• Problem details:
Look below for the line containing "camera: 90 degrees left, 25 degrees down"; from there, print each line exactly up to and including the line containing "- insert: dark brown banana fruit 532,164", and stop.

Stored data entries
╭──
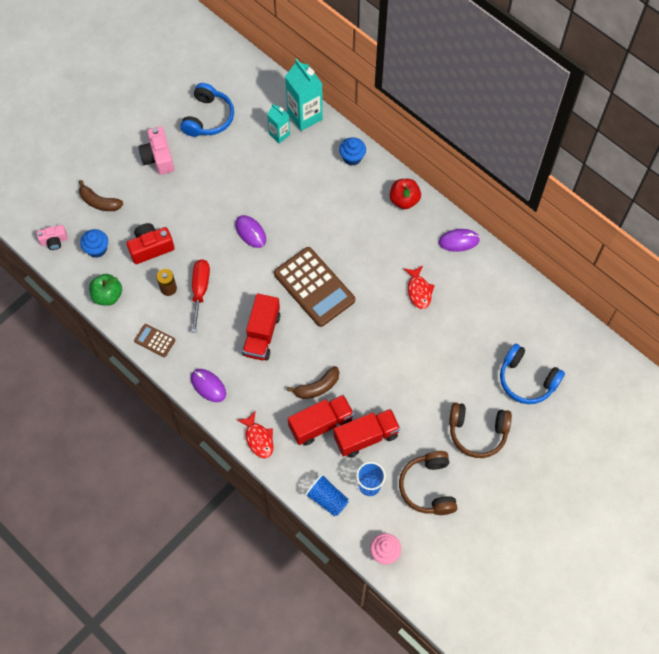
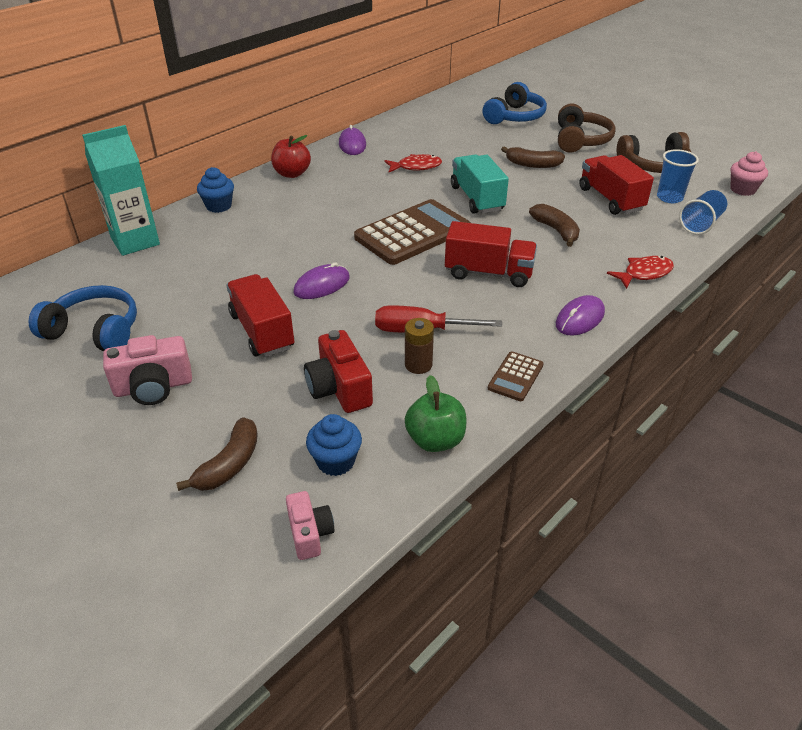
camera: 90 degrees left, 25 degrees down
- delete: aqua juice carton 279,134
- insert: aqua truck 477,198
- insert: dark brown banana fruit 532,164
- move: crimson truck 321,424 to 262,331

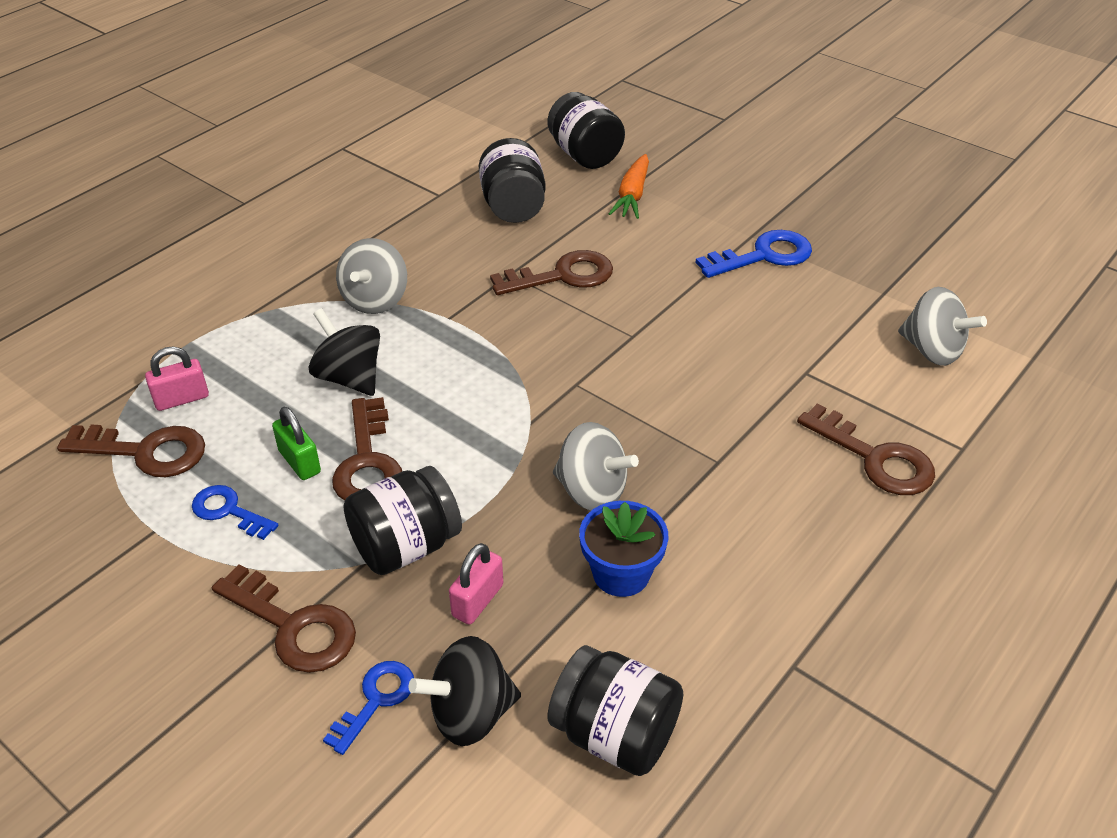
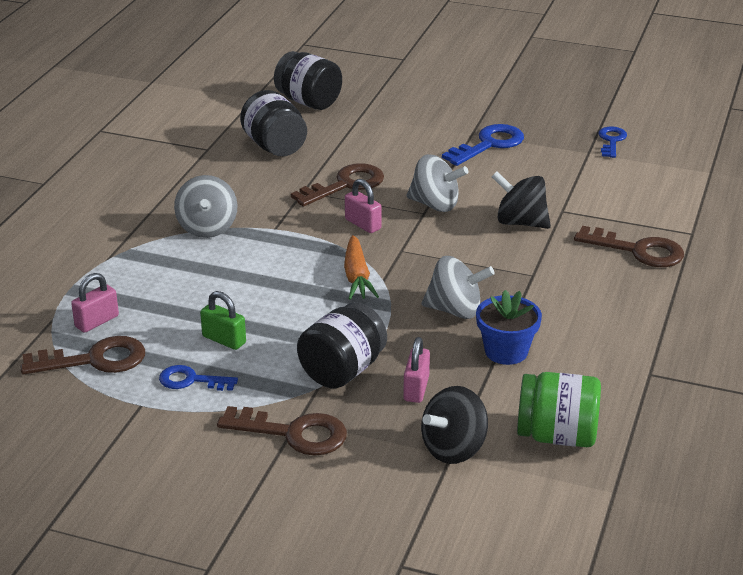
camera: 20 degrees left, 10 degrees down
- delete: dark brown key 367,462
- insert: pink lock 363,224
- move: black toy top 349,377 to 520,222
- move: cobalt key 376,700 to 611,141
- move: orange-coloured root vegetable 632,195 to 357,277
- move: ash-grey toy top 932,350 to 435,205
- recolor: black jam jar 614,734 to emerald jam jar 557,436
╰──
╭──
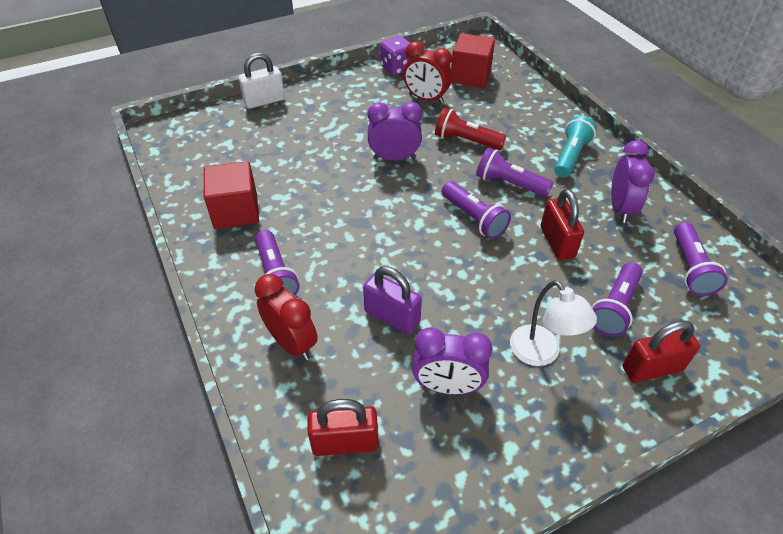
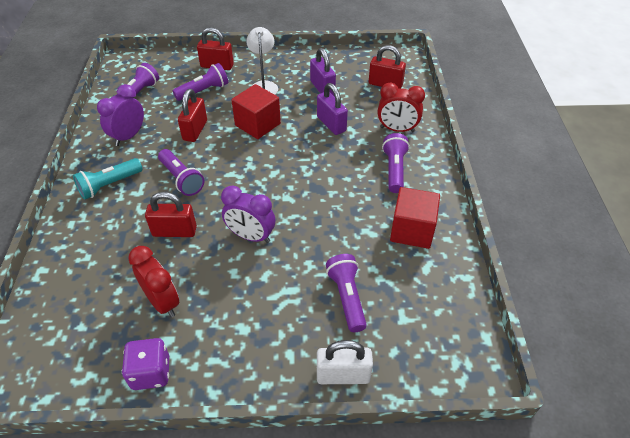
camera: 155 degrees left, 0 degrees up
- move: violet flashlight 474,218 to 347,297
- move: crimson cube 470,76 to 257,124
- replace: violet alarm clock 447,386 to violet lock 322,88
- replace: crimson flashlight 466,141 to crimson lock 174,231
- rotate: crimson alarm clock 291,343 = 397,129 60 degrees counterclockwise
╰──
╭──
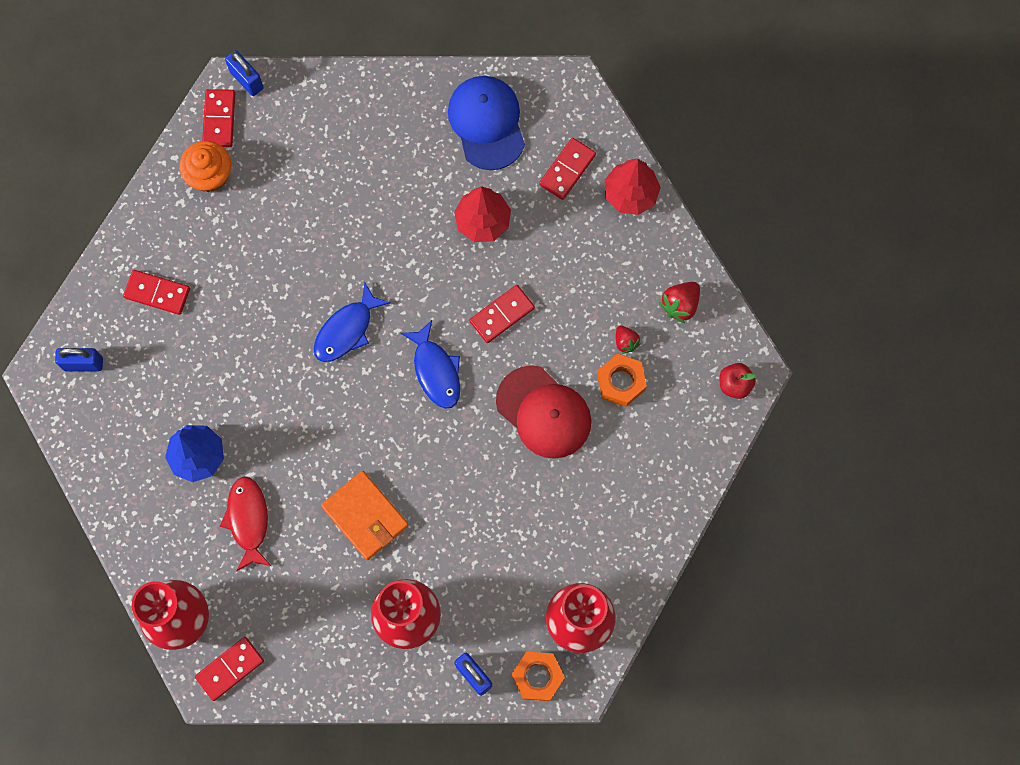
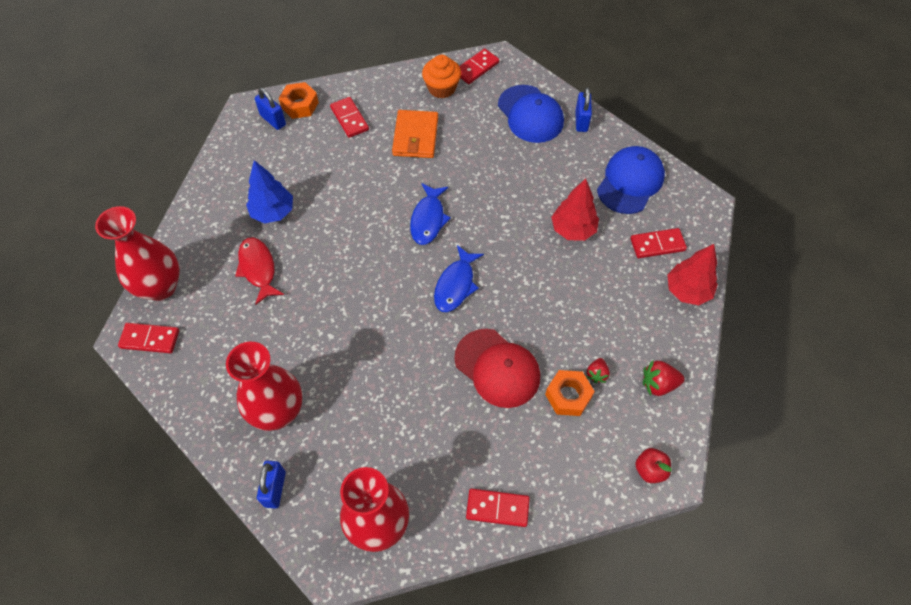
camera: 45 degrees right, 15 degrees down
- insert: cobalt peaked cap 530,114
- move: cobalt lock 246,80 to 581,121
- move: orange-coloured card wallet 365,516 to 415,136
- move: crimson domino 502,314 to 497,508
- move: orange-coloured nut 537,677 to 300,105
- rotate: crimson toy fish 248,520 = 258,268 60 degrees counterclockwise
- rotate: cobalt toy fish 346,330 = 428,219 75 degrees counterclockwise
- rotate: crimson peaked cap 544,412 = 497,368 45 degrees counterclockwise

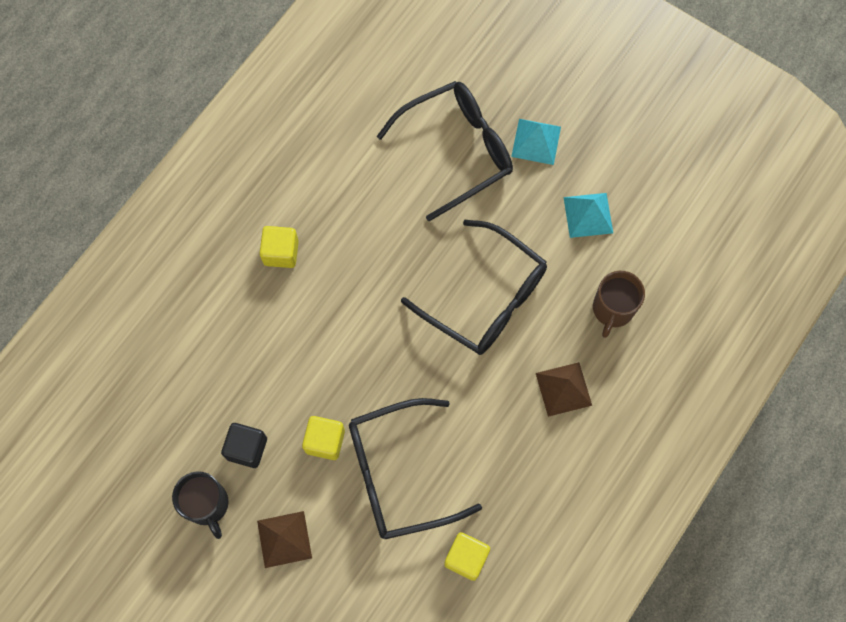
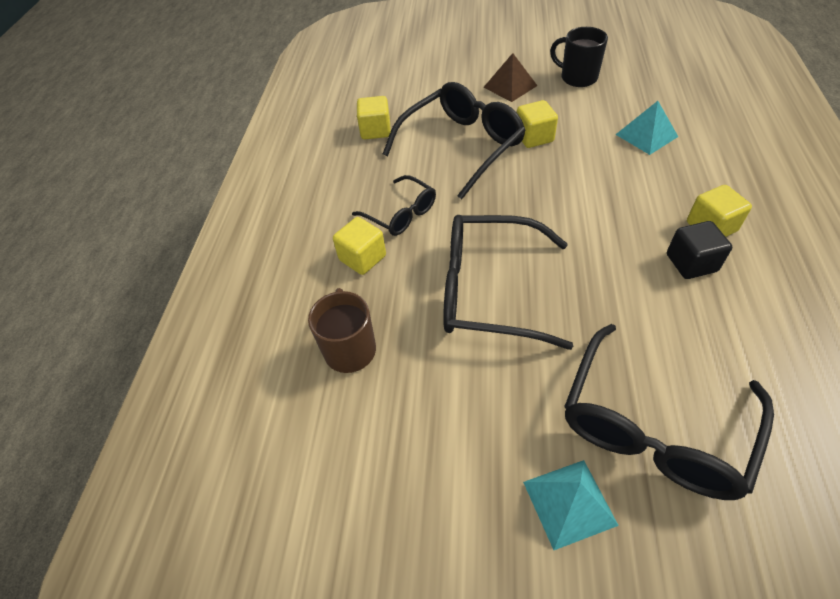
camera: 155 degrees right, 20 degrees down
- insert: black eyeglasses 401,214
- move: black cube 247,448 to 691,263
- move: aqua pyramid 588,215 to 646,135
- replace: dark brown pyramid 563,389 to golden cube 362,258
╰──
• Output for this exercise:
camera: 90 degrees left, 25 degrees down
- delete: aqua juice carton 279,134
- insert: aqua truck 477,198
- insert: dark brown banana fruit 532,164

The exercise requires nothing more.